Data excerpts
* * *
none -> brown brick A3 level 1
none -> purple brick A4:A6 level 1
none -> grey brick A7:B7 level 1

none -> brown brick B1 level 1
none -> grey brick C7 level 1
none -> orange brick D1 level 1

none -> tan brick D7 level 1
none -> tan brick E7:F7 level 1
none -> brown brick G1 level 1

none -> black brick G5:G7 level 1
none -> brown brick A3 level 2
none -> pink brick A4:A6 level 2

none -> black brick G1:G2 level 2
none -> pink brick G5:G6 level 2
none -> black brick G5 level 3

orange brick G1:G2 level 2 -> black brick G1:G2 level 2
* * *
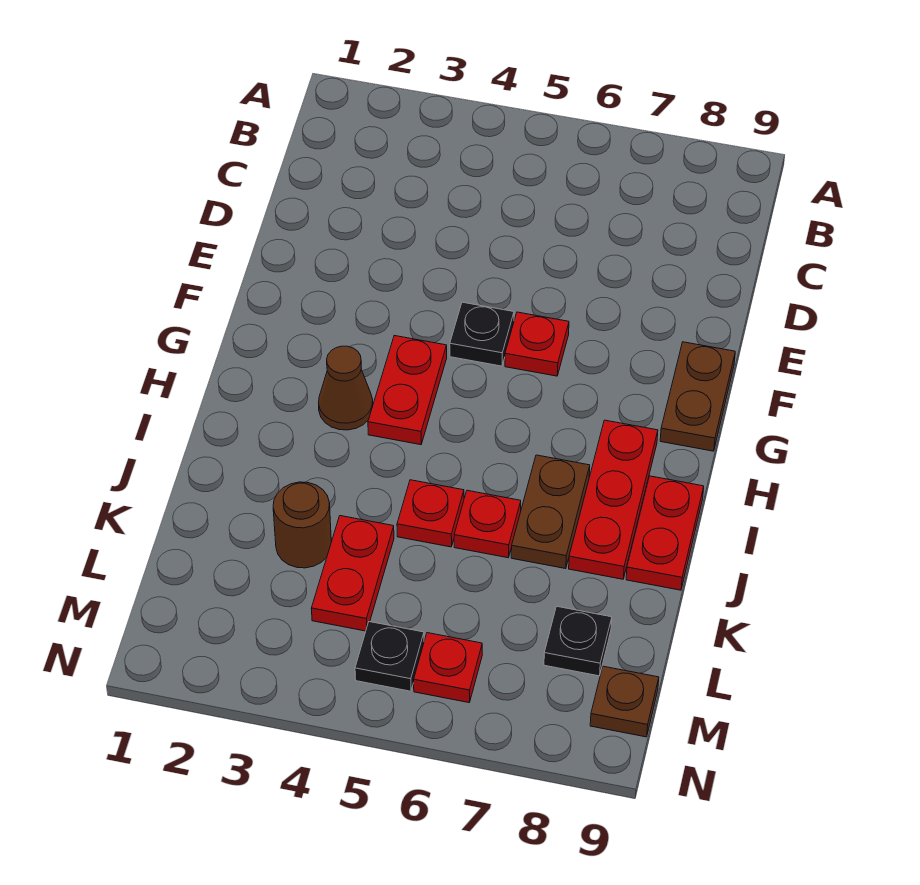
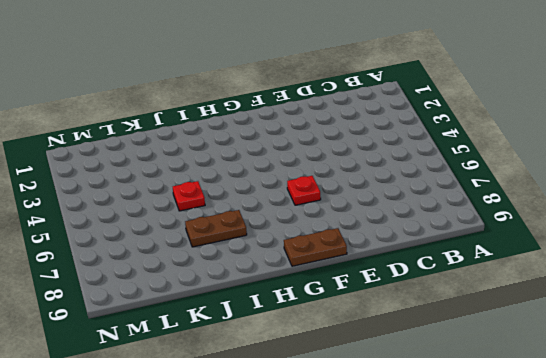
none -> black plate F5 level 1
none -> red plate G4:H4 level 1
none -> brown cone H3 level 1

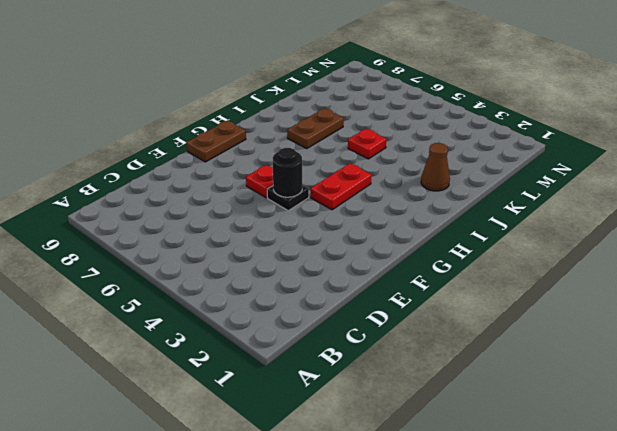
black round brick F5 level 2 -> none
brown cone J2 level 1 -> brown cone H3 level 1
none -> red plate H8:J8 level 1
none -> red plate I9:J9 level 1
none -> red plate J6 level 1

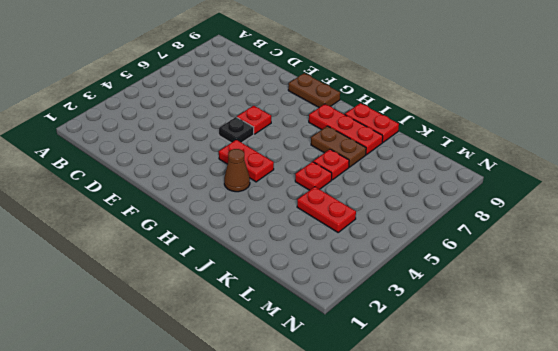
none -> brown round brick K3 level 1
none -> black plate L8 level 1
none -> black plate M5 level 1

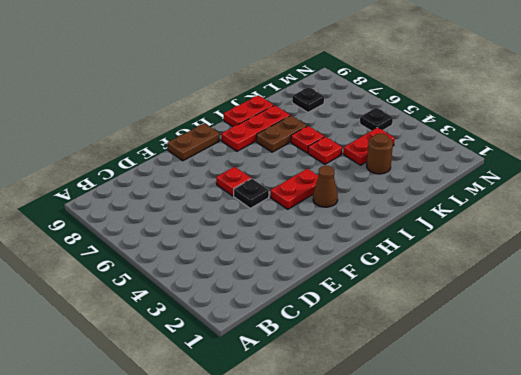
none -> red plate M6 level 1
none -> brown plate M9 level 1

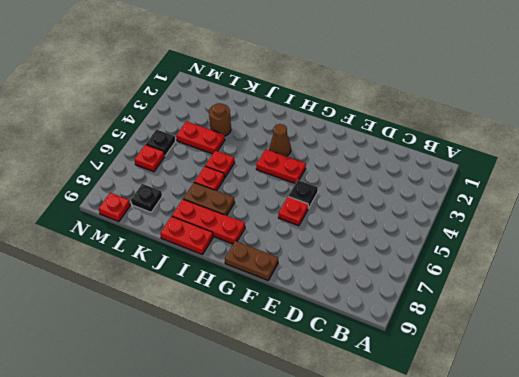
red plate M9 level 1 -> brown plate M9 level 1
* * *
* **EXERCISE**:
Looking at the records above, how many lines contain "round"? Answer with the number alone.

* **REPLY**:
2